● Instructions for the task:
Reproduce the entries below verbatim, covering only the stretch from the line that contains "This image has height=1192, width=1687." through the line that contains "What do you see at coordinates (625, 408)", with both of those lines included.

_ _ _

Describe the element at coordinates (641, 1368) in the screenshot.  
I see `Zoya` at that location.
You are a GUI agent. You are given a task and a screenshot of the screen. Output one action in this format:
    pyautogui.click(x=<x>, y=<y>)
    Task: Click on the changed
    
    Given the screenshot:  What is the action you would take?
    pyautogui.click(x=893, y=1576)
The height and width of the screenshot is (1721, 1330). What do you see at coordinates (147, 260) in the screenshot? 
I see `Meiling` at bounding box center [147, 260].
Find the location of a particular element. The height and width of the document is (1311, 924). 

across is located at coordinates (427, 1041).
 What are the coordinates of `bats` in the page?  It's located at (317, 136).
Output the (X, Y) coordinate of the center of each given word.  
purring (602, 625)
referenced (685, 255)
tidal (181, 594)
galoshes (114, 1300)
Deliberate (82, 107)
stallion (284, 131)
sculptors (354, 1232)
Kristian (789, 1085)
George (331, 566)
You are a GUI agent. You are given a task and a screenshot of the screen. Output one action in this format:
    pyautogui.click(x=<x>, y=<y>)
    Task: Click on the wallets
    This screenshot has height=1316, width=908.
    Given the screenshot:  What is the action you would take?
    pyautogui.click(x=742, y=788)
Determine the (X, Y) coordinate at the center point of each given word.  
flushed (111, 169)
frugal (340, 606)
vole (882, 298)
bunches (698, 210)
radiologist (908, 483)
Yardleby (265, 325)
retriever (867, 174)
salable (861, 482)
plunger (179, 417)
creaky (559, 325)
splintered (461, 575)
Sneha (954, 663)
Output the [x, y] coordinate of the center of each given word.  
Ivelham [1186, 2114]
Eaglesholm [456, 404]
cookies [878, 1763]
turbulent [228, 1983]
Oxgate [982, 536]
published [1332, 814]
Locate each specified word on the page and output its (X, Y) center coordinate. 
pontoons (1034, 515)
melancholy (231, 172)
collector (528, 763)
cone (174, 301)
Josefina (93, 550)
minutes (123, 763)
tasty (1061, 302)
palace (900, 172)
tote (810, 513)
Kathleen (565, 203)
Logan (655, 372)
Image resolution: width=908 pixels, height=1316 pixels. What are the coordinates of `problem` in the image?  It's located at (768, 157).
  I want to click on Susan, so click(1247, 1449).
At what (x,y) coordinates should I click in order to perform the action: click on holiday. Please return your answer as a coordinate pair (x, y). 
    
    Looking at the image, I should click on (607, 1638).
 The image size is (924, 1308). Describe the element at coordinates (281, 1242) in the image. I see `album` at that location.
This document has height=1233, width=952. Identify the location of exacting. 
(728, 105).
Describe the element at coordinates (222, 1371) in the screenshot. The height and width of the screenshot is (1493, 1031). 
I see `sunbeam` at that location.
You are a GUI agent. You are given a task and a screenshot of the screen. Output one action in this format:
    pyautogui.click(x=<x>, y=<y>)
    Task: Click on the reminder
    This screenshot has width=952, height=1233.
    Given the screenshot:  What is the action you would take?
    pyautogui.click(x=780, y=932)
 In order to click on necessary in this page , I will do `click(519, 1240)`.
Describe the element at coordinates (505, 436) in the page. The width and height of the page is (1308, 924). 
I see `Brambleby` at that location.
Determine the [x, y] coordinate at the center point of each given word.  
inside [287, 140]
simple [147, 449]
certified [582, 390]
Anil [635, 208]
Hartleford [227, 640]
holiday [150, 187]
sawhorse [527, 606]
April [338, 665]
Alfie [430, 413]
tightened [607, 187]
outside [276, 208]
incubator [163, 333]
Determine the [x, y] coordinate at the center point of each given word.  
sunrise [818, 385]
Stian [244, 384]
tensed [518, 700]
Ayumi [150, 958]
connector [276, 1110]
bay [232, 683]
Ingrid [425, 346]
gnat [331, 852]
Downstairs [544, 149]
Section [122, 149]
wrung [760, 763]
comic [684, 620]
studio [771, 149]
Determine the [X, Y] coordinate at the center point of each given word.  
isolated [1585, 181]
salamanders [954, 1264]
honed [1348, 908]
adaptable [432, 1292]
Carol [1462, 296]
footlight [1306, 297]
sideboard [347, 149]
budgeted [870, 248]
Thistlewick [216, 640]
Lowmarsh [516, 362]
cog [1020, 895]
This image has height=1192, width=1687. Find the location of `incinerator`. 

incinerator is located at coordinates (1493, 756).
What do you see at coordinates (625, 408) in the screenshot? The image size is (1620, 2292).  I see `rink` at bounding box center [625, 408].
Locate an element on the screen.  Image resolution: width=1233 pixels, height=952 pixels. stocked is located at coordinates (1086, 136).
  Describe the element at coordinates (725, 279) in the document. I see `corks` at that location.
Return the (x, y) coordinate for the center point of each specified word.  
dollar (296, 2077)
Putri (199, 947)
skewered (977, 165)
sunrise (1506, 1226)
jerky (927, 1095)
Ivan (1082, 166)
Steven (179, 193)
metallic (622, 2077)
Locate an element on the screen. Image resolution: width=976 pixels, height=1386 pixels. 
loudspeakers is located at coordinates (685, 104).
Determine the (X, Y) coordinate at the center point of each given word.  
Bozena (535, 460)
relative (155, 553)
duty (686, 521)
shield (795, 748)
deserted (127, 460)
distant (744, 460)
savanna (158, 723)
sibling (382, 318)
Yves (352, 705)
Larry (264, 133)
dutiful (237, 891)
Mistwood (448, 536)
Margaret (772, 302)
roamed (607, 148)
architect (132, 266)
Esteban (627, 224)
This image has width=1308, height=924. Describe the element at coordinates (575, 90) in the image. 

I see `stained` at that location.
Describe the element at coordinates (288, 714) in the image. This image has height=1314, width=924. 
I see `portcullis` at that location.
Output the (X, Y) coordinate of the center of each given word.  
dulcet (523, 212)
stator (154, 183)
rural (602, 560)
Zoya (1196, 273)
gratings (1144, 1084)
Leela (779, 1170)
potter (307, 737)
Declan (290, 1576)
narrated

_ _ _

● Full response:
This image has height=1192, width=1687. Find the location of `incinerator`. 

incinerator is located at coordinates (1493, 756).
What do you see at coordinates (625, 408) in the screenshot? The image size is (1620, 2292).  I see `rink` at bounding box center [625, 408].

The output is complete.